REQUIRED ACTION: Reproduce the first line of the material below and each line after it, exactly, through the line containing "orange marker: 0 -> 1", and give nothing more.

DATASET:
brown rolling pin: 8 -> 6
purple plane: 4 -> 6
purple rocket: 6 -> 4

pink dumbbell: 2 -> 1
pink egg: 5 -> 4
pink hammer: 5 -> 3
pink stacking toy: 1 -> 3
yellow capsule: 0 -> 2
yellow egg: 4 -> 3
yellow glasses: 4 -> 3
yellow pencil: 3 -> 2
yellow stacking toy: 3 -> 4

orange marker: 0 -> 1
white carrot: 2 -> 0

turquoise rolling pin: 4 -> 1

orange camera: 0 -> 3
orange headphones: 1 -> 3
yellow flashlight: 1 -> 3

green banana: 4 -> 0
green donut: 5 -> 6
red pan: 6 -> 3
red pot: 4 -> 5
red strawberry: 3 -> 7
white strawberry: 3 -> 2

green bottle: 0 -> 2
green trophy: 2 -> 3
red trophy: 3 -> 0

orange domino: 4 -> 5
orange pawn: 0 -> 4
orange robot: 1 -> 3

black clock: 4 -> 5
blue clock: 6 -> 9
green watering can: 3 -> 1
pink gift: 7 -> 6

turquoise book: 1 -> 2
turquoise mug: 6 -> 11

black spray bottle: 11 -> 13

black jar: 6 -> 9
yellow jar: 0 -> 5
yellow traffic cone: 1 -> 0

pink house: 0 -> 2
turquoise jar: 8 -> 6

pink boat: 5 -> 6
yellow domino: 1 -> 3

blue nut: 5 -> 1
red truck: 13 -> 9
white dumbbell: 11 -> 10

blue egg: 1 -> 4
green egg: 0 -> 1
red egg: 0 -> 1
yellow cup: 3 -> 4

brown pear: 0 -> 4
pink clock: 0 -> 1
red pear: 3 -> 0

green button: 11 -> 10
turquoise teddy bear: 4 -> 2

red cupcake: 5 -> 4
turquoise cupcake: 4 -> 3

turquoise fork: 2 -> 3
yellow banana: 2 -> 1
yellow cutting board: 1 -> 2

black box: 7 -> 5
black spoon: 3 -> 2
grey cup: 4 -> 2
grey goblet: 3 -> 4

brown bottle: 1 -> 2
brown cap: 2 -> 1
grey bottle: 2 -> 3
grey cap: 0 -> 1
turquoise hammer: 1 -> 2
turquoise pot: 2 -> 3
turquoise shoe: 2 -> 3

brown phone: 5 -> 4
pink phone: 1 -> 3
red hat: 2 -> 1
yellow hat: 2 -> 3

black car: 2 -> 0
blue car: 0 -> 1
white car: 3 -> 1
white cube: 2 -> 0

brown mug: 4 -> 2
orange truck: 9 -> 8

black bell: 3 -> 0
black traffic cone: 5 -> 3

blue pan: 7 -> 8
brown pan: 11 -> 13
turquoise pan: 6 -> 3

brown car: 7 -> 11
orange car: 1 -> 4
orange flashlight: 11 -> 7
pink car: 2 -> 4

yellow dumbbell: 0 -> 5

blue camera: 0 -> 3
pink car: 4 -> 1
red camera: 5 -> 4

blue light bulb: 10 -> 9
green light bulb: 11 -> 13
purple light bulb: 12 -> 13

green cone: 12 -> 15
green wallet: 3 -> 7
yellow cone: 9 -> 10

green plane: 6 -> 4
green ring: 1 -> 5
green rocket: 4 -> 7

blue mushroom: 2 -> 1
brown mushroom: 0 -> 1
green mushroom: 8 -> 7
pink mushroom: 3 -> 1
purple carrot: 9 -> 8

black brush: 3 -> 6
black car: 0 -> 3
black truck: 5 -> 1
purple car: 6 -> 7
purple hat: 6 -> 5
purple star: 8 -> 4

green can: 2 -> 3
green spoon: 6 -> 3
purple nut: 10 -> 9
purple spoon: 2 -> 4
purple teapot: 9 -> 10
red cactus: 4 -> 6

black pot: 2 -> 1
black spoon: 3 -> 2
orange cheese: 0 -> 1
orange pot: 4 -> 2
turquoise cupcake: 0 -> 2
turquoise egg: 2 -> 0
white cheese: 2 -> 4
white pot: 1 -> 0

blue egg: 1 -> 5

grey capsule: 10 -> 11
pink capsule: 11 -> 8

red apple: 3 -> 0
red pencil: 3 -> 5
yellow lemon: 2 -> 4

RESPONSE TO THE EXERCISE:
brown rolling pin: 8 -> 6
purple plane: 4 -> 6
purple rocket: 6 -> 4

pink dumbbell: 2 -> 1
pink egg: 5 -> 4
pink hammer: 5 -> 3
pink stacking toy: 1 -> 3
yellow capsule: 0 -> 2
yellow egg: 4 -> 3
yellow glasses: 4 -> 3
yellow pencil: 3 -> 2
yellow stacking toy: 3 -> 4

orange marker: 0 -> 1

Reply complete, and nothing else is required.